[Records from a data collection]
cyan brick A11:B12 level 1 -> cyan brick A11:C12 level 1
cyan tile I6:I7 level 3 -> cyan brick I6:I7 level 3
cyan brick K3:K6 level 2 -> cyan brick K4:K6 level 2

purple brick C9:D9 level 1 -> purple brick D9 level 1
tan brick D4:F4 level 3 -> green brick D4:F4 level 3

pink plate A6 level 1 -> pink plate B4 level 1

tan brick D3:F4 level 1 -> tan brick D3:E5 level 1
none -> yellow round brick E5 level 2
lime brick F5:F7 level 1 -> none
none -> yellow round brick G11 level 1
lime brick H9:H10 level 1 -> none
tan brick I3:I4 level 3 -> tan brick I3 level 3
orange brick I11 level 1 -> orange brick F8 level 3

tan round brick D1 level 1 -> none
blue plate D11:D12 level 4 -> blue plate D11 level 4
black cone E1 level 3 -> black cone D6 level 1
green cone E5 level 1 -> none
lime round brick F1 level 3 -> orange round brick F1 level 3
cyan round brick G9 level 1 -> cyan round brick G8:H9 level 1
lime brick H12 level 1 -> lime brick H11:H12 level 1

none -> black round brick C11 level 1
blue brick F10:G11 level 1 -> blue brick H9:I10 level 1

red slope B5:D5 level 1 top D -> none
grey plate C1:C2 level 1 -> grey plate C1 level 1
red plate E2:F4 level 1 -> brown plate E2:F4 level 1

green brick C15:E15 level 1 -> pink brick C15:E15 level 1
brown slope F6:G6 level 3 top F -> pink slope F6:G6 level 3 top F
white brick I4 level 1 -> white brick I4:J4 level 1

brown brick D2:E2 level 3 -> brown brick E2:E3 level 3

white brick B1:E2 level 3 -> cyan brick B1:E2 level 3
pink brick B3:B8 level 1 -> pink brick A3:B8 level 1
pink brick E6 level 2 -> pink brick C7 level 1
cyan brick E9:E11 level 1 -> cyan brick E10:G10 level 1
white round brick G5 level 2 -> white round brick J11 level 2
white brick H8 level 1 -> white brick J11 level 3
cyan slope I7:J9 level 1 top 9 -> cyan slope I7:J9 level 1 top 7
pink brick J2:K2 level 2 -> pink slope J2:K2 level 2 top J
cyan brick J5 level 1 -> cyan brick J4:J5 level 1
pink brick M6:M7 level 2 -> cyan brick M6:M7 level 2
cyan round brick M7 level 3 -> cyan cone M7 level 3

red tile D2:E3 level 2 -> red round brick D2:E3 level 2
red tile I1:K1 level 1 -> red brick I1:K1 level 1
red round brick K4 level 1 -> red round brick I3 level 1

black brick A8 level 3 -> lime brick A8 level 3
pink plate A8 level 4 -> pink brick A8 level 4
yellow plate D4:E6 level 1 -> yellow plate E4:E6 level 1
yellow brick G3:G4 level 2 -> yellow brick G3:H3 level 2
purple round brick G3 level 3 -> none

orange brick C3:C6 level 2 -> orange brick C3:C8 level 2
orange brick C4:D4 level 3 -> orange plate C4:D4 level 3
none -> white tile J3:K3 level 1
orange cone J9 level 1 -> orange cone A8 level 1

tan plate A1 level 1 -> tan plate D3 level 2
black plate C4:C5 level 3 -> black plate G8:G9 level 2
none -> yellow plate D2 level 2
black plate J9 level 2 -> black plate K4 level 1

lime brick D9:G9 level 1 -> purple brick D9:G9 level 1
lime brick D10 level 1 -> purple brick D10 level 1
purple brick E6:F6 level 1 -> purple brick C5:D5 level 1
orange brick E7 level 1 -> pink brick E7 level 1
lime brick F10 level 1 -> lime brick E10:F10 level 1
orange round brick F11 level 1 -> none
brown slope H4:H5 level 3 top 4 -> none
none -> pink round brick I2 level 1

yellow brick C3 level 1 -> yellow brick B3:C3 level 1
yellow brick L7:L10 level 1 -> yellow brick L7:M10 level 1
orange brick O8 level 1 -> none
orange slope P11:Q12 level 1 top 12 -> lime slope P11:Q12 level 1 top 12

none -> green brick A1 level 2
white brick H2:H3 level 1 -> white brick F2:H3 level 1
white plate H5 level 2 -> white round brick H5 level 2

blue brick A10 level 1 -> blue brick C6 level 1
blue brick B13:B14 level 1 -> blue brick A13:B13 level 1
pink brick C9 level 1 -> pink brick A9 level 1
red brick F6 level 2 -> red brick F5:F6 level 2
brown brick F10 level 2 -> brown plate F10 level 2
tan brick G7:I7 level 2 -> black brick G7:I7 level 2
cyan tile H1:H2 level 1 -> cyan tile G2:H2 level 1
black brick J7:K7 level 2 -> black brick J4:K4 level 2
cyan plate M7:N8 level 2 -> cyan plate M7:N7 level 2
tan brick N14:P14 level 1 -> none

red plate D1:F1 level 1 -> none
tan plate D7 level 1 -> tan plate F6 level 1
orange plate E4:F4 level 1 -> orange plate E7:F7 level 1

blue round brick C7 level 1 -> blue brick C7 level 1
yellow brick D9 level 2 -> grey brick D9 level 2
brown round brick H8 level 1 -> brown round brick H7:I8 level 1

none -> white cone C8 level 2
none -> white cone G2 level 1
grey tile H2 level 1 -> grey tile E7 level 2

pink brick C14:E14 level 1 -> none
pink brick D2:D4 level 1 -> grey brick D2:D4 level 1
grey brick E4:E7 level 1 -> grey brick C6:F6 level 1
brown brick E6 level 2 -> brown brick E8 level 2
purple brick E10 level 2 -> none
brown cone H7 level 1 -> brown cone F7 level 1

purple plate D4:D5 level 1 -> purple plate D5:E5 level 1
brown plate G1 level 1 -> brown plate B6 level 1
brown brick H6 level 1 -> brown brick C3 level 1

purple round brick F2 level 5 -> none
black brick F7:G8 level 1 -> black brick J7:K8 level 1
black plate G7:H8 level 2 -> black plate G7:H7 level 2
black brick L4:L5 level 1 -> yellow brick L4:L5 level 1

Goal of the exercise » Lines above holding "grey": give their count, nothing more.

Answer space » 5